• [Work to complete]: All entries are to be transcribed exactly. Pictures are not part of the copy.

↓↓↓

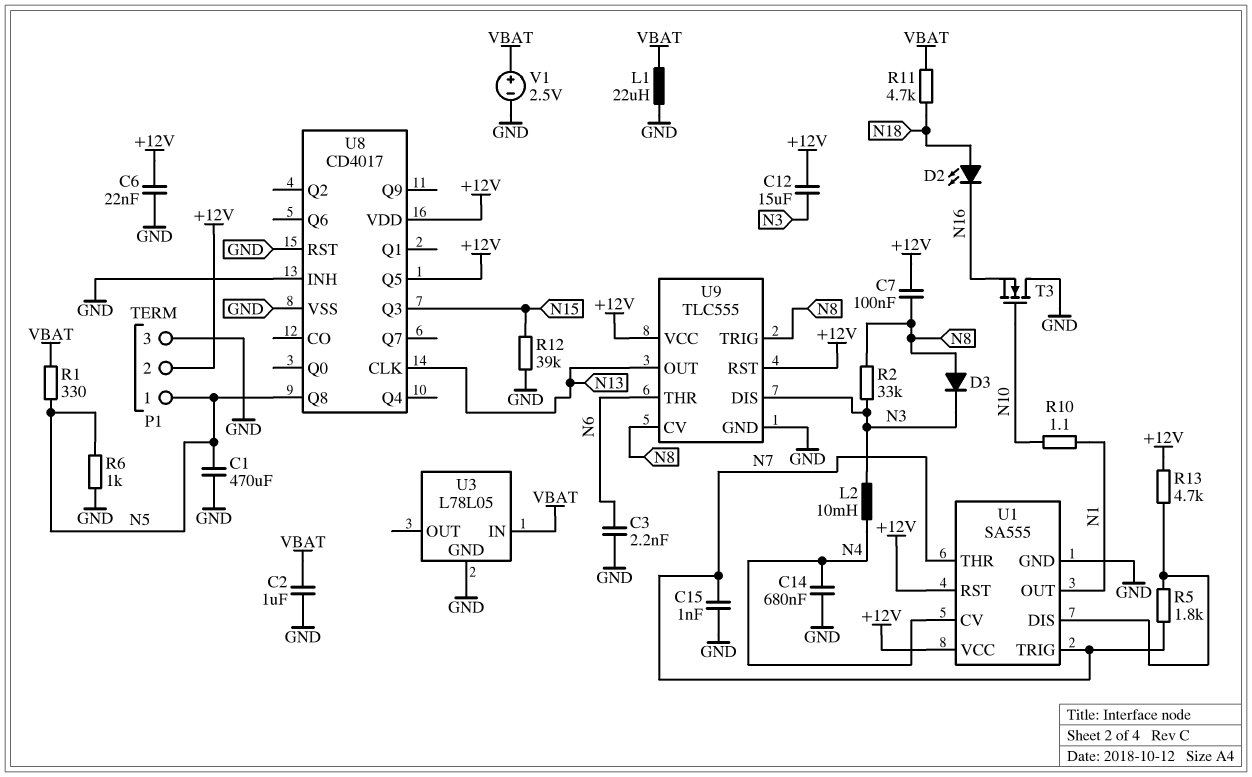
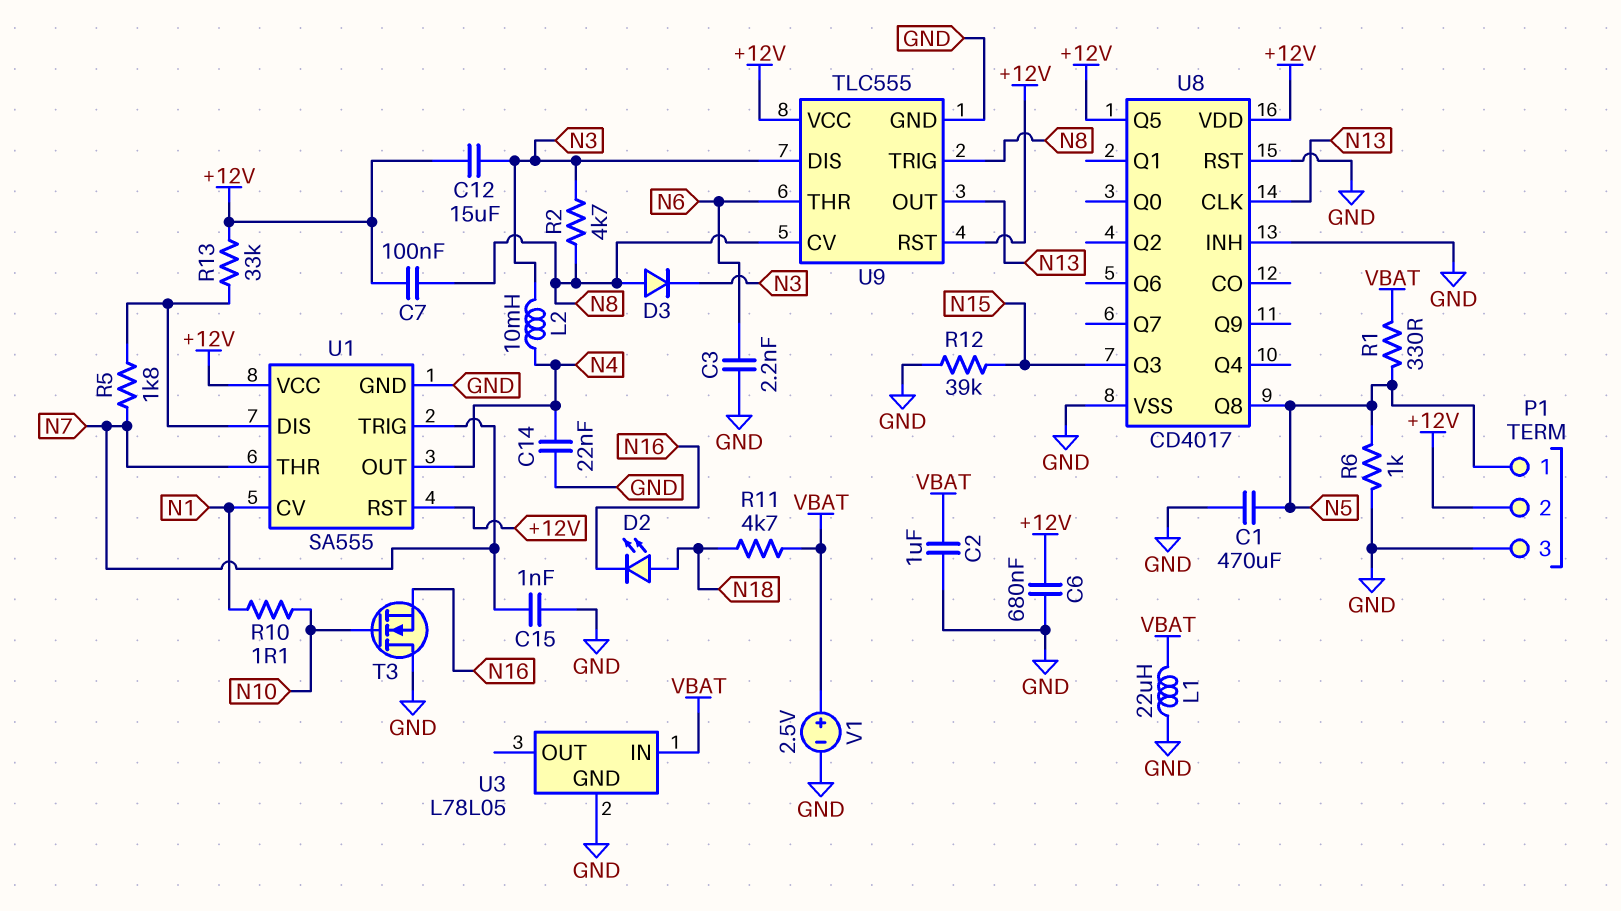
C6: 22nF (+12V, GND) -> 680nF (+12V, GND)
C14: 680nF (GND, N4) -> 22nF (GND, N4)
R2: 33k (N3, N8) -> 4.7k (N3, N8)
R13: 4.7k (+12V, U1/DIS) -> 33k (+12V, U1/DIS)
U1 pin CV: N4 -> N1
U1 pin OUT: N1 -> N4

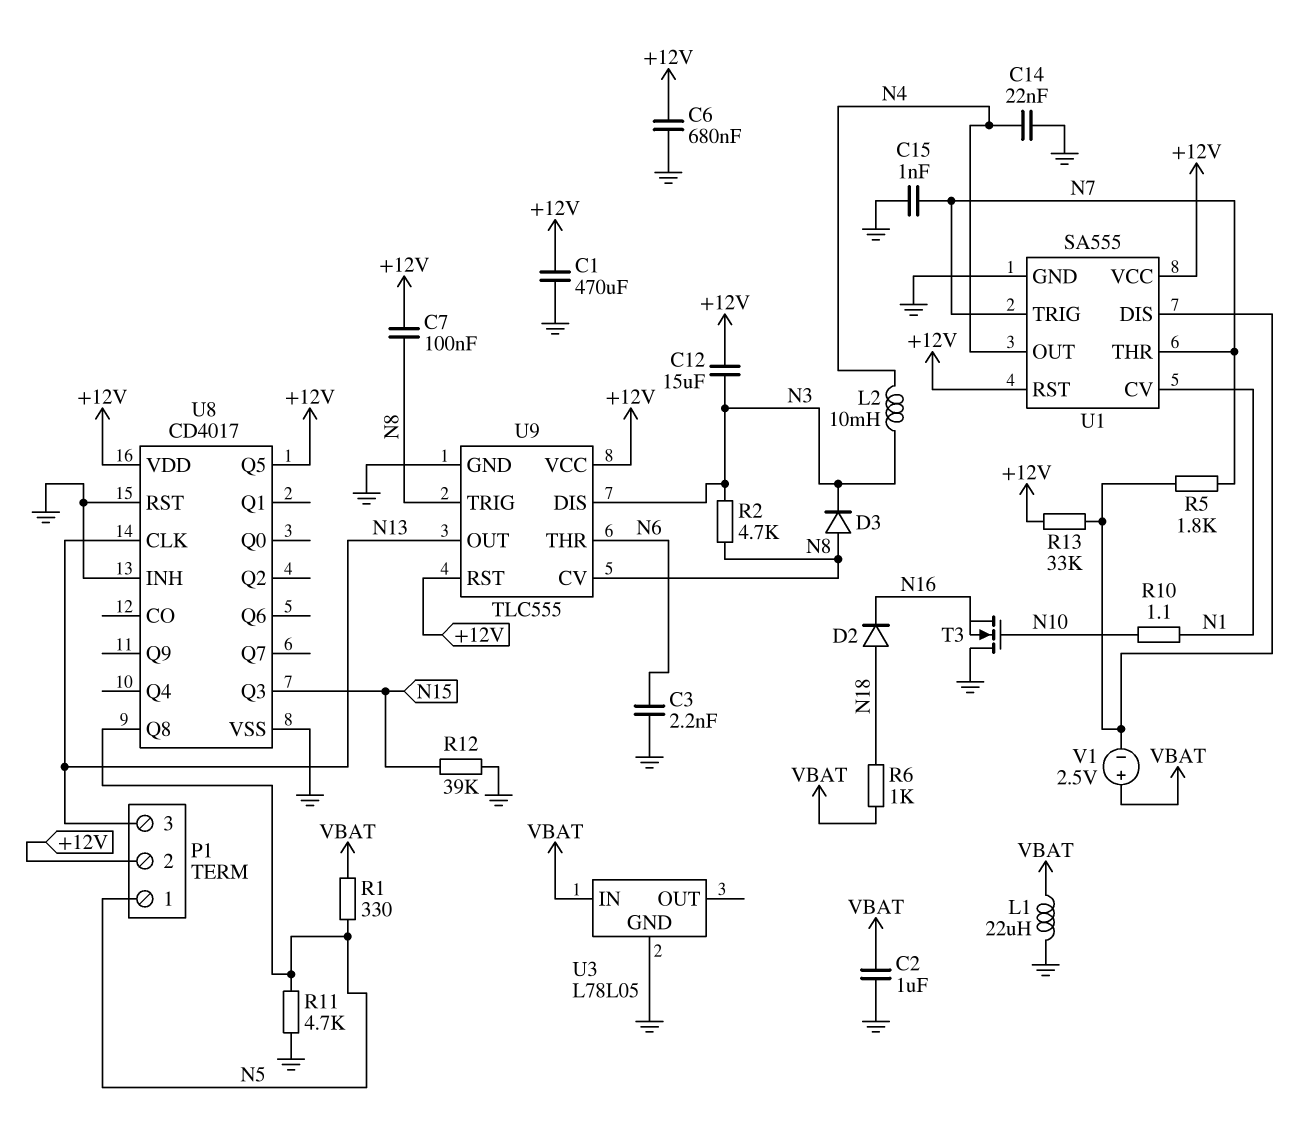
C1: 470uF (GND, N5) -> 470uF (+12V, GND)
D2: LED (A N18, K N16) -> diode (A N18, K N16)
P1 pin 3: GND -> N13
R6: 1k (GND, N5) -> 1k (N18, VBAT)
R11: 4.7k (N18, VBAT) -> 4.7k (GND, N5)
V1: 2.5V (plus VBAT, minus GND) -> 2.5V (plus VBAT, minus U1/DIS)

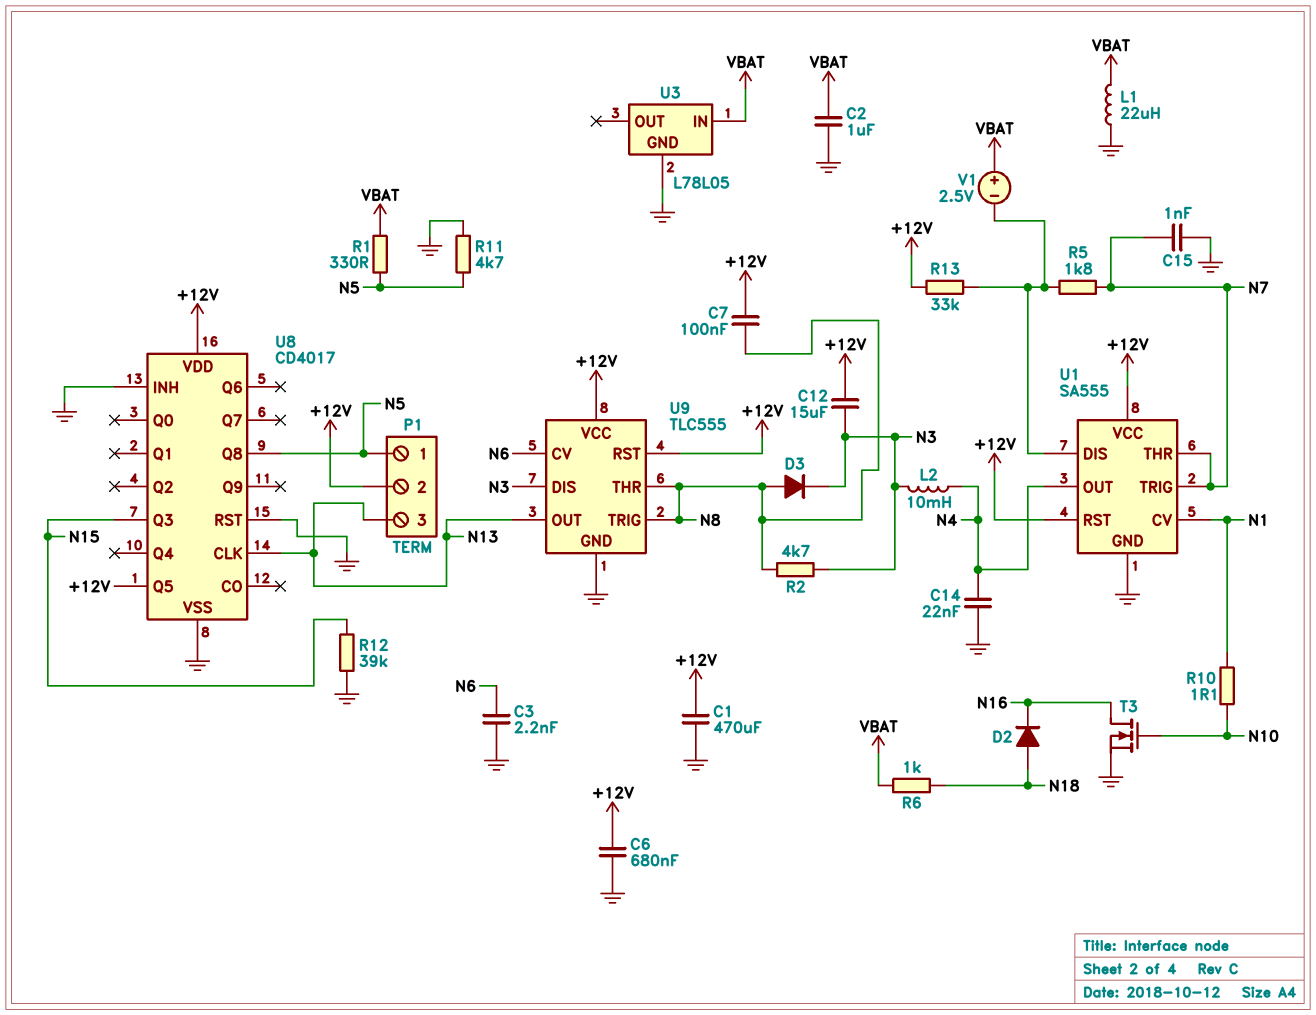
T3: NMOS (G N10, D GND, S N16) -> NMOS (G N10, D N16, S GND)
U9 pin CV: N8 -> N6
U9 pin THR: N6 -> N8

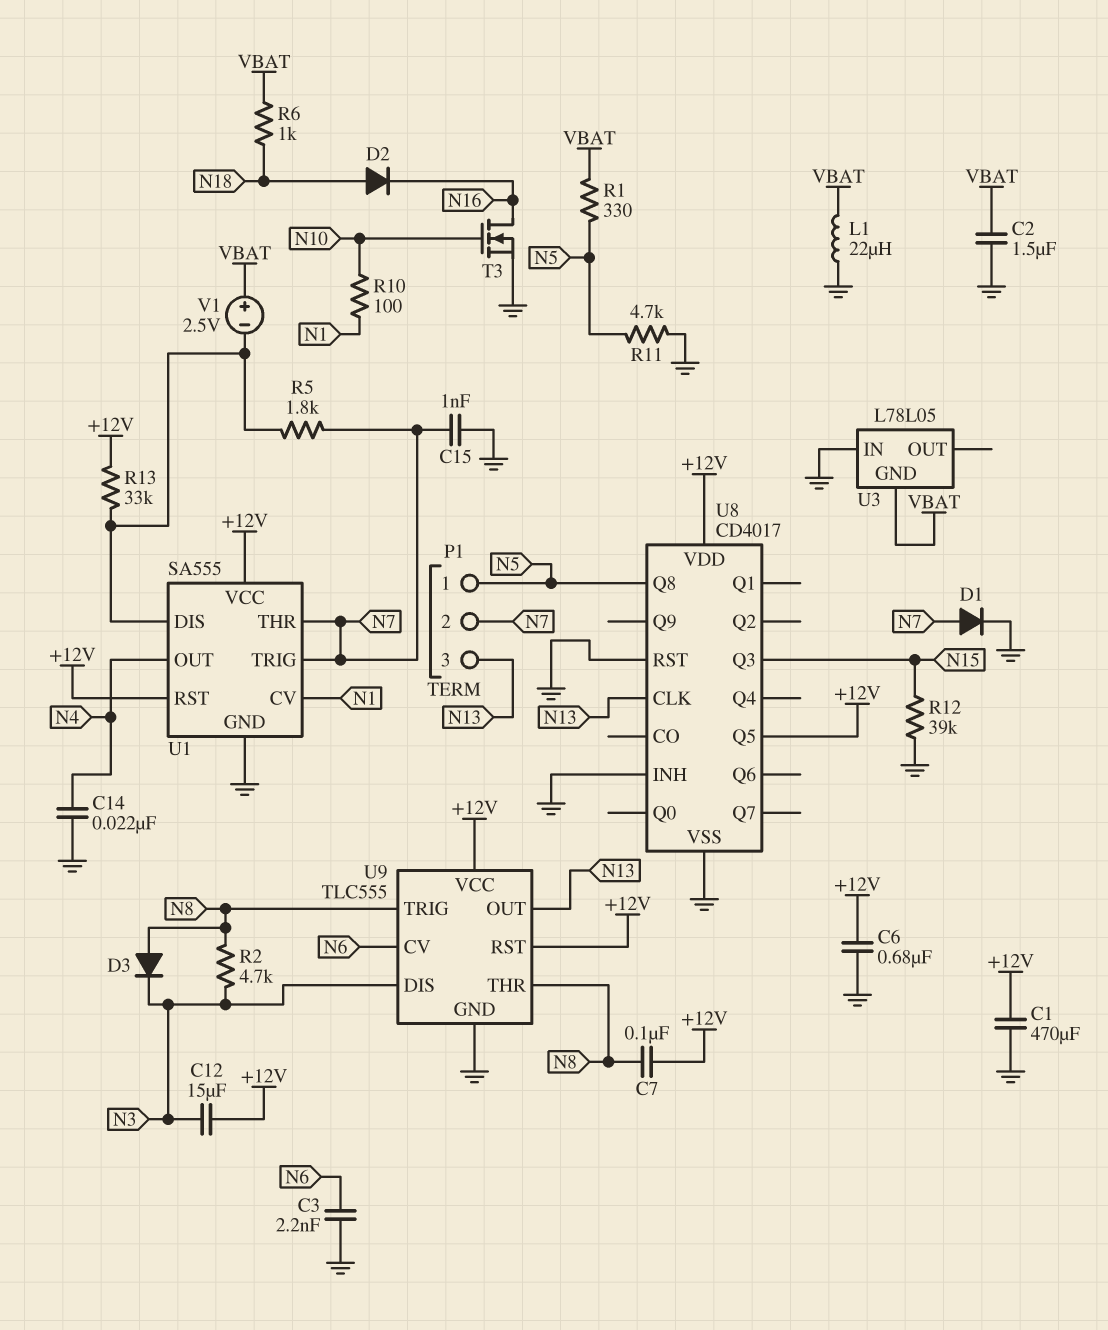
C2: 1uF (GND, VBAT) -> 1.5uF (GND, VBAT)
D1: none -> diode (A N7, K GND)
L2: 10mH (N3, N4) -> none
P1 pin 2: +12V -> N7
R10: 1.1 (N1, N10) -> 100 (N1, N10)
U3 pin GND: GND -> VBAT
U3 pin IN: VBAT -> GND

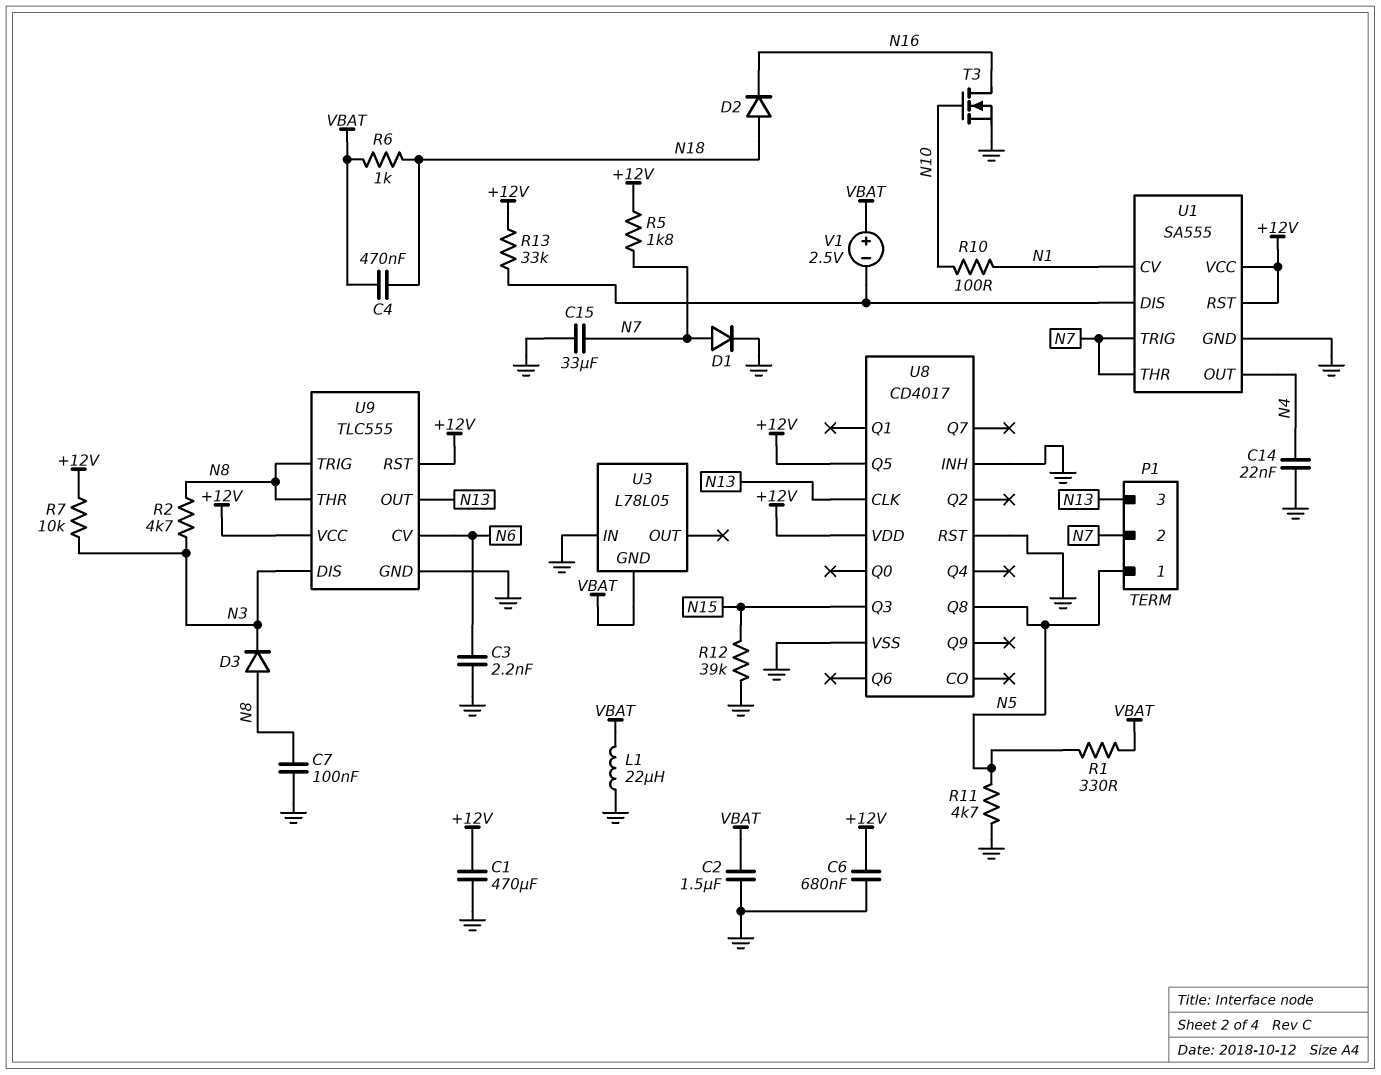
C4: none -> 470nF (N18, VBAT)
C7: 100nF (+12V, N8) -> 100nF (GND, N8)
C12: 15uF (+12V, N3) -> none
C15: 1nF (GND, N7) -> 33uF (GND, N7)
R5: 1.8k (N7, U1/DIS) -> 1.8k (+12V, N7)
R7: none -> 10k (+12V, N3)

↑↑↑

• [Solution to this problem]:
C6: 22nF (+12V, GND) -> 680nF (+12V, GND)
C14: 680nF (GND, N4) -> 22nF (GND, N4)
R2: 33k (N3, N8) -> 4.7k (N3, N8)
R13: 4.7k (+12V, U1/DIS) -> 33k (+12V, U1/DIS)
U1 pin CV: N4 -> N1
U1 pin OUT: N1 -> N4

C1: 470uF (GND, N5) -> 470uF (+12V, GND)
D2: LED (A N18, K N16) -> diode (A N18, K N16)
P1 pin 3: GND -> N13
R6: 1k (GND, N5) -> 1k (N18, VBAT)
R11: 4.7k (N18, VBAT) -> 4.7k (GND, N5)
V1: 2.5V (plus VBAT, minus GND) -> 2.5V (plus VBAT, minus U1/DIS)

T3: NMOS (G N10, D GND, S N16) -> NMOS (G N10, D N16, S GND)
U9 pin CV: N8 -> N6
U9 pin THR: N6 -> N8

C2: 1uF (GND, VBAT) -> 1.5uF (GND, VBAT)
D1: none -> diode (A N7, K GND)
L2: 10mH (N3, N4) -> none
P1 pin 2: +12V -> N7
R10: 1.1 (N1, N10) -> 100 (N1, N10)
U3 pin GND: GND -> VBAT
U3 pin IN: VBAT -> GND

C4: none -> 470nF (N18, VBAT)
C7: 100nF (+12V, N8) -> 100nF (GND, N8)
C12: 15uF (+12V, N3) -> none
C15: 1nF (GND, N7) -> 33uF (GND, N7)
R5: 1.8k (N7, U1/DIS) -> 1.8k (+12V, N7)
R7: none -> 10k (+12V, N3)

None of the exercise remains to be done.